*THE EXERCISE*
Rewrite every line of the data below, swapping each "none" for "empty" and leaving everything else unchanged. Omit the picture lines.
* * * * * * *
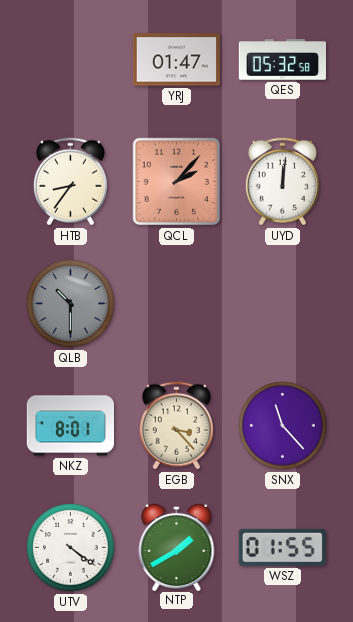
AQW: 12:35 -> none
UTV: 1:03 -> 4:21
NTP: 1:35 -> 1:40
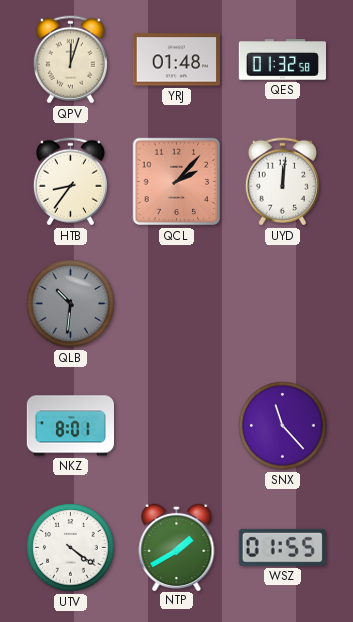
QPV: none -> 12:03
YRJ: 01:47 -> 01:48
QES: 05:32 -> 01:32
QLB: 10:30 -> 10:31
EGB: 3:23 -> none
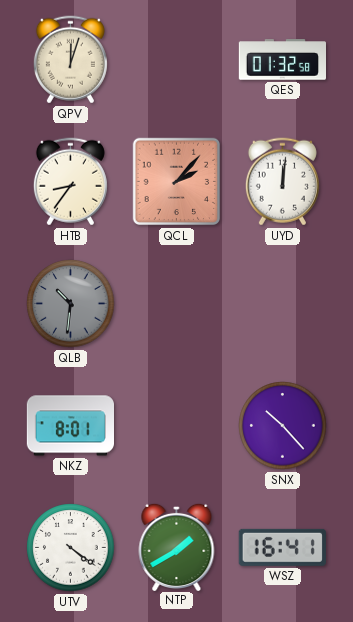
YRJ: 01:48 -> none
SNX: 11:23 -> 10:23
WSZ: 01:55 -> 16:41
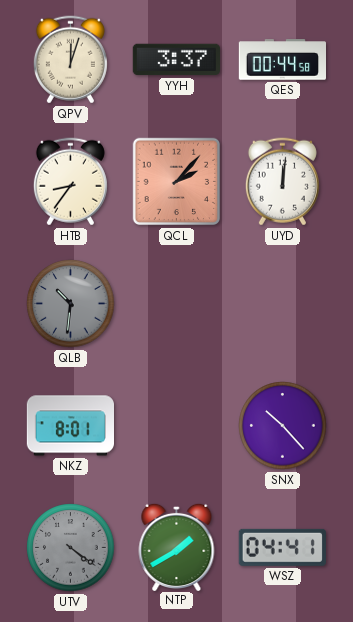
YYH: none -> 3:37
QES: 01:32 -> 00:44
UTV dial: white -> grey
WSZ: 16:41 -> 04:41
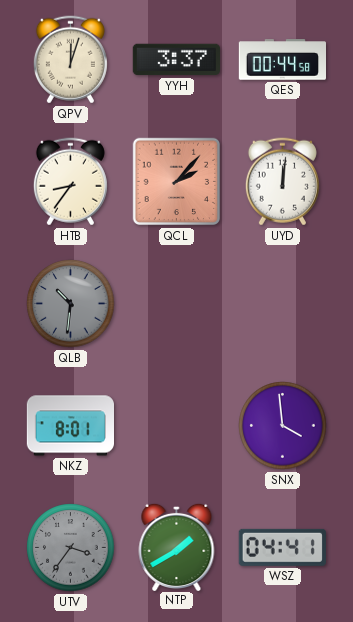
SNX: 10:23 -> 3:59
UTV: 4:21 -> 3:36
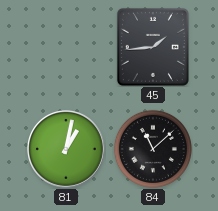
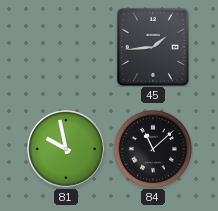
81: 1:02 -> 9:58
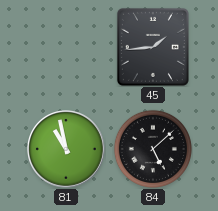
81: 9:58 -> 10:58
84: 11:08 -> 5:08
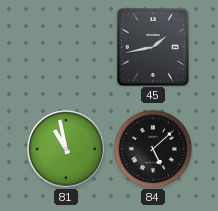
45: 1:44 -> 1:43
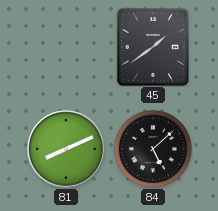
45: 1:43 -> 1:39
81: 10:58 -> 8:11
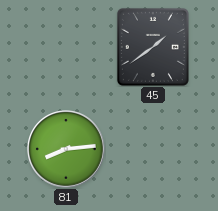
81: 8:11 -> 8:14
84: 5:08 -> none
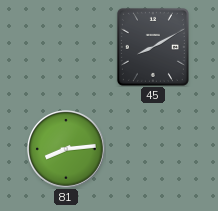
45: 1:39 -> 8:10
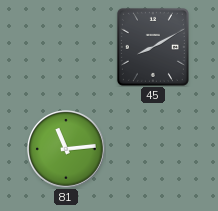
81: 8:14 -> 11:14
* * * * * * *
*RESULT*
AQW: 12:35 -> empty
UTV: 1:03 -> 4:21
NTP: 1:35 -> 1:40
QPV: empty -> 12:03
YRJ: 01:47 -> 01:48
QES: 05:32 -> 01:32
QLB: 10:30 -> 10:31
EGB: 3:23 -> empty
YRJ: 01:48 -> empty
SNX: 11:23 -> 10:23
WSZ: 01:55 -> 16:41
YYH: empty -> 3:37
QES: 01:32 -> 00:44
UTV dial: white -> grey
WSZ: 16:41 -> 04:41
SNX: 10:23 -> 3:59
UTV: 4:21 -> 3:36
81: 1:02 -> 9:58
81: 9:58 -> 10:58
84: 11:08 -> 5:08
45: 1:44 -> 1:43
45: 1:43 -> 1:39
81: 10:58 -> 8:11
81: 8:11 -> 8:14
84: 5:08 -> empty
45: 1:39 -> 8:10
81: 8:14 -> 11:14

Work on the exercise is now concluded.